What to do: Retype the whole listing exactly. Leave out pictures.

Data block:
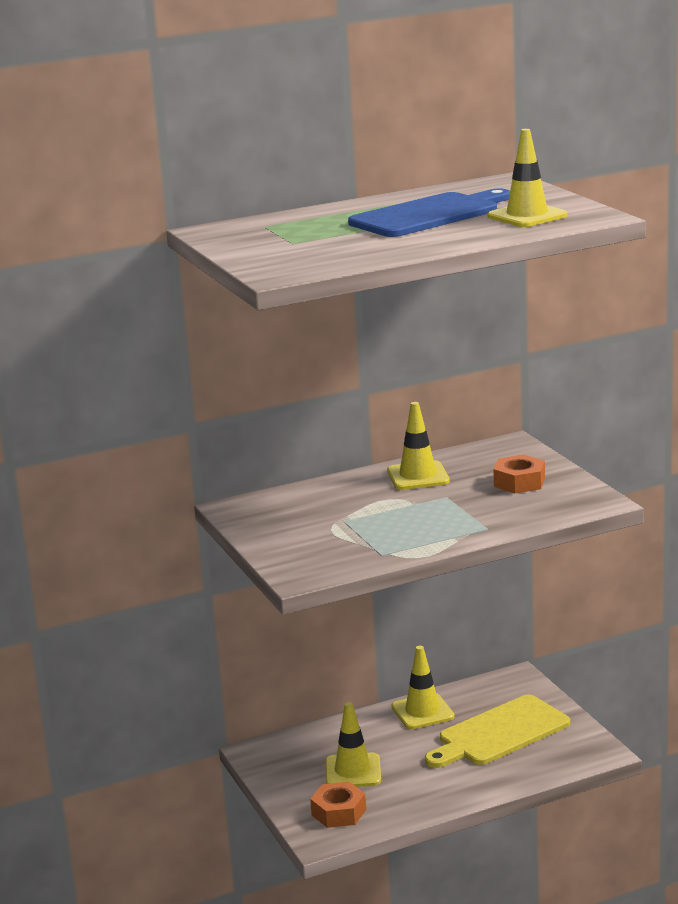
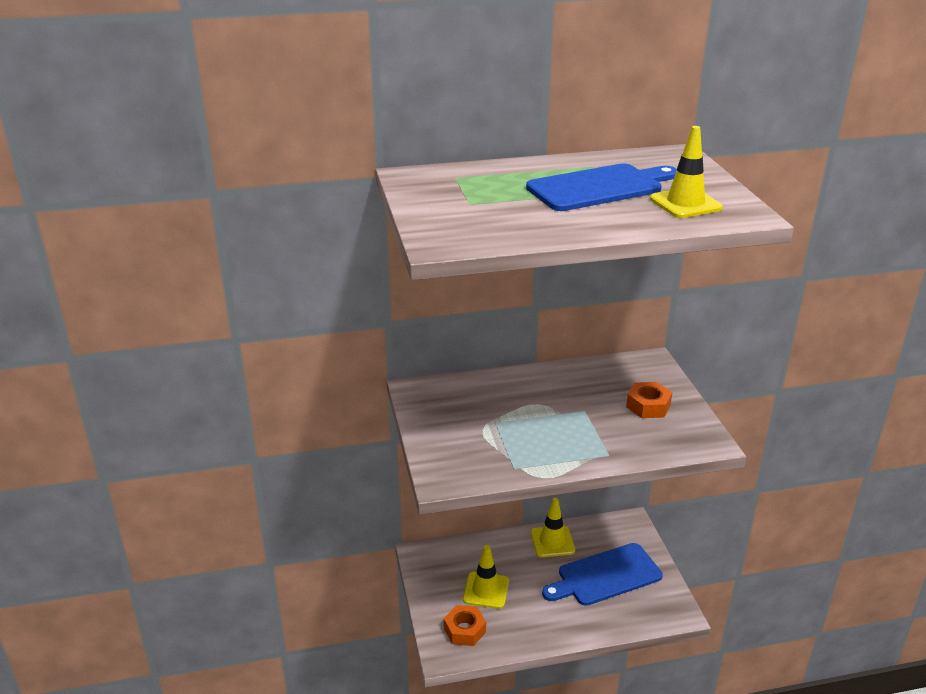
camera: 10 degrees right, 10 degrees up
(418, 476) = (568, 383): yellow traffic cone -> none
(499, 733) = (605, 576): yellow cutting board -> blue cutting board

Your solution:
camera: 10 degrees right, 10 degrees up
(418, 476) = (568, 383): yellow traffic cone -> none
(499, 733) = (605, 576): yellow cutting board -> blue cutting board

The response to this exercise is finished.